ASSIGNED TASK: Print, exactly and completely, every entry in the data.

Object change listings
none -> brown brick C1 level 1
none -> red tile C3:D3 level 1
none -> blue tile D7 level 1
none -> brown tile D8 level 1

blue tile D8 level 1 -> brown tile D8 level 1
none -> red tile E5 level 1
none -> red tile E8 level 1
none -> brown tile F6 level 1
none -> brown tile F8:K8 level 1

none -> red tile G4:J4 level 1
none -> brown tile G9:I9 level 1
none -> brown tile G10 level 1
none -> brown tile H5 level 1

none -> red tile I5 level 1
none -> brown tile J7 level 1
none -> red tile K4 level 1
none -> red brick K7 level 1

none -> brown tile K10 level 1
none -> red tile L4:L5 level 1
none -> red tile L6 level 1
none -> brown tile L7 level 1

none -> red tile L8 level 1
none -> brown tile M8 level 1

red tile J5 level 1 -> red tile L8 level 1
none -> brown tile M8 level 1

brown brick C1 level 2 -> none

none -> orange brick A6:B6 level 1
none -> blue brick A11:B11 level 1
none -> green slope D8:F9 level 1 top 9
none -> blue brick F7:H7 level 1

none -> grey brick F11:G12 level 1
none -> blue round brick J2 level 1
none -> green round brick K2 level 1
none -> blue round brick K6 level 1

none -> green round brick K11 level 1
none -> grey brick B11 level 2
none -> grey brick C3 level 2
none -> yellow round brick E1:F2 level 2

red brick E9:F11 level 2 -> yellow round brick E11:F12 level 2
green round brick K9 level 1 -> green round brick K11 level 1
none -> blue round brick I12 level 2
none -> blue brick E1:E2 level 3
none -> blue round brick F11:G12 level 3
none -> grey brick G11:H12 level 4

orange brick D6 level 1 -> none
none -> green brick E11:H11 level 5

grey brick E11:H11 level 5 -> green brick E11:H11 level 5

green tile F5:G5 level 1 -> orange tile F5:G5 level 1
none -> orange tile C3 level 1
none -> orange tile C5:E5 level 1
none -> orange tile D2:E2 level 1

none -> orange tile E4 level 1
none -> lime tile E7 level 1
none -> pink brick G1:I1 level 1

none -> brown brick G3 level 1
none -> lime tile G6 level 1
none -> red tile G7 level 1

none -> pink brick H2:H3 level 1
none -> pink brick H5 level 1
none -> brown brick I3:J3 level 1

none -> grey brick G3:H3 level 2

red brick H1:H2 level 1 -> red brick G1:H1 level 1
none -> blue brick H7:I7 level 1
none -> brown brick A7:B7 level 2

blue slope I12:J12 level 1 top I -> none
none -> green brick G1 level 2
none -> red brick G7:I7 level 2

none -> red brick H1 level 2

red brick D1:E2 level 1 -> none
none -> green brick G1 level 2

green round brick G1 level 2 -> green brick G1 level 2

ANSWER TO THE PROBLEM:
none -> brown brick C1 level 1
none -> red tile C3:D3 level 1
none -> blue tile D7 level 1
none -> brown tile D8 level 1

blue tile D8 level 1 -> brown tile D8 level 1
none -> red tile E5 level 1
none -> red tile E8 level 1
none -> brown tile F6 level 1
none -> brown tile F8:K8 level 1

none -> red tile G4:J4 level 1
none -> brown tile G9:I9 level 1
none -> brown tile G10 level 1
none -> brown tile H5 level 1

none -> red tile I5 level 1
none -> brown tile J7 level 1
none -> red tile K4 level 1
none -> red brick K7 level 1

none -> brown tile K10 level 1
none -> red tile L4:L5 level 1
none -> red tile L6 level 1
none -> brown tile L7 level 1

none -> red tile L8 level 1
none -> brown tile M8 level 1

red tile J5 level 1 -> red tile L8 level 1
none -> brown tile M8 level 1

brown brick C1 level 2 -> none

none -> orange brick A6:B6 level 1
none -> blue brick A11:B11 level 1
none -> green slope D8:F9 level 1 top 9
none -> blue brick F7:H7 level 1

none -> grey brick F11:G12 level 1
none -> blue round brick J2 level 1
none -> green round brick K2 level 1
none -> blue round brick K6 level 1

none -> green round brick K11 level 1
none -> grey brick B11 level 2
none -> grey brick C3 level 2
none -> yellow round brick E1:F2 level 2

red brick E9:F11 level 2 -> yellow round brick E11:F12 level 2
green round brick K9 level 1 -> green round brick K11 level 1
none -> blue round brick I12 level 2
none -> blue brick E1:E2 level 3
none -> blue round brick F11:G12 level 3
none -> grey brick G11:H12 level 4

orange brick D6 level 1 -> none
none -> green brick E11:H11 level 5

grey brick E11:H11 level 5 -> green brick E11:H11 level 5

green tile F5:G5 level 1 -> orange tile F5:G5 level 1
none -> orange tile C3 level 1
none -> orange tile C5:E5 level 1
none -> orange tile D2:E2 level 1

none -> orange tile E4 level 1
none -> lime tile E7 level 1
none -> pink brick G1:I1 level 1

none -> brown brick G3 level 1
none -> lime tile G6 level 1
none -> red tile G7 level 1

none -> pink brick H2:H3 level 1
none -> pink brick H5 level 1
none -> brown brick I3:J3 level 1

none -> grey brick G3:H3 level 2

red brick H1:H2 level 1 -> red brick G1:H1 level 1
none -> blue brick H7:I7 level 1
none -> brown brick A7:B7 level 2

blue slope I12:J12 level 1 top I -> none
none -> green brick G1 level 2
none -> red brick G7:I7 level 2

none -> red brick H1 level 2

red brick D1:E2 level 1 -> none
none -> green brick G1 level 2

green round brick G1 level 2 -> green brick G1 level 2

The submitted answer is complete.